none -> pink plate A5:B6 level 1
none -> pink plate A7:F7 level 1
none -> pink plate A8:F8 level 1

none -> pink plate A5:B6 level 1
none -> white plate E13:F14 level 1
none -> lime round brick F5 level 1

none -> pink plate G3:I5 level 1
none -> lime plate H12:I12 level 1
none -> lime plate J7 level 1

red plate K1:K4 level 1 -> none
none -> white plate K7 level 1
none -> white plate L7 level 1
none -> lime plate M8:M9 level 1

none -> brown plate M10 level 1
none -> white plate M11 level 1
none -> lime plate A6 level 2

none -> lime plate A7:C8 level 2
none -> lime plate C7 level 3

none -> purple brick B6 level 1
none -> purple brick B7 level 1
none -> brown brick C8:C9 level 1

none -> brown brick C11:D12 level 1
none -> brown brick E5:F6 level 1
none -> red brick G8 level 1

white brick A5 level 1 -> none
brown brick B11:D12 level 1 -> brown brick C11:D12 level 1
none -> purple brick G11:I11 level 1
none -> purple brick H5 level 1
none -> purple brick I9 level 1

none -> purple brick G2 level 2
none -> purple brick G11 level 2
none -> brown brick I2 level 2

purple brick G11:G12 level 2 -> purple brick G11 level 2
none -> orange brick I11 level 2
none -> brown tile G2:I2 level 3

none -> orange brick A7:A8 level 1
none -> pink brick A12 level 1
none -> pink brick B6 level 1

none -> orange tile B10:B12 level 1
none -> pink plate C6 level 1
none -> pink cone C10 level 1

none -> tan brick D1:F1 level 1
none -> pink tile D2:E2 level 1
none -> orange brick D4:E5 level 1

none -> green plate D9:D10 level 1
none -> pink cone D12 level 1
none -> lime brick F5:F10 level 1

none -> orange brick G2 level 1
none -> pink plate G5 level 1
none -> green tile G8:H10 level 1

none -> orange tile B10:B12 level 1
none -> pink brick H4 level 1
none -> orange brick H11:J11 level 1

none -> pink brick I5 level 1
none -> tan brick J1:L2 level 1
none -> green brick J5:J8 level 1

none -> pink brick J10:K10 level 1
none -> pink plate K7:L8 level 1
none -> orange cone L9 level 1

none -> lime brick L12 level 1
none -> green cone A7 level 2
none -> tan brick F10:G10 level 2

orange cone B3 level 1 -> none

-------

**Goal of the exercise:** Your reply should hold all the entries, each repeated without a single change.

**Response:**
none -> pink plate A5:B6 level 1
none -> pink plate A7:F7 level 1
none -> pink plate A8:F8 level 1

none -> pink plate A5:B6 level 1
none -> white plate E13:F14 level 1
none -> lime round brick F5 level 1

none -> pink plate G3:I5 level 1
none -> lime plate H12:I12 level 1
none -> lime plate J7 level 1

red plate K1:K4 level 1 -> none
none -> white plate K7 level 1
none -> white plate L7 level 1
none -> lime plate M8:M9 level 1

none -> brown plate M10 level 1
none -> white plate M11 level 1
none -> lime plate A6 level 2

none -> lime plate A7:C8 level 2
none -> lime plate C7 level 3

none -> purple brick B6 level 1
none -> purple brick B7 level 1
none -> brown brick C8:C9 level 1

none -> brown brick C11:D12 level 1
none -> brown brick E5:F6 level 1
none -> red brick G8 level 1

white brick A5 level 1 -> none
brown brick B11:D12 level 1 -> brown brick C11:D12 level 1
none -> purple brick G11:I11 level 1
none -> purple brick H5 level 1
none -> purple brick I9 level 1

none -> purple brick G2 level 2
none -> purple brick G11 level 2
none -> brown brick I2 level 2

purple brick G11:G12 level 2 -> purple brick G11 level 2
none -> orange brick I11 level 2
none -> brown tile G2:I2 level 3

none -> orange brick A7:A8 level 1
none -> pink brick A12 level 1
none -> pink brick B6 level 1

none -> orange tile B10:B12 level 1
none -> pink plate C6 level 1
none -> pink cone C10 level 1

none -> tan brick D1:F1 level 1
none -> pink tile D2:E2 level 1
none -> orange brick D4:E5 level 1

none -> green plate D9:D10 level 1
none -> pink cone D12 level 1
none -> lime brick F5:F10 level 1

none -> orange brick G2 level 1
none -> pink plate G5 level 1
none -> green tile G8:H10 level 1

none -> orange tile B10:B12 level 1
none -> pink brick H4 level 1
none -> orange brick H11:J11 level 1

none -> pink brick I5 level 1
none -> tan brick J1:L2 level 1
none -> green brick J5:J8 level 1

none -> pink brick J10:K10 level 1
none -> pink plate K7:L8 level 1
none -> orange cone L9 level 1

none -> lime brick L12 level 1
none -> green cone A7 level 2
none -> tan brick F10:G10 level 2

orange cone B3 level 1 -> none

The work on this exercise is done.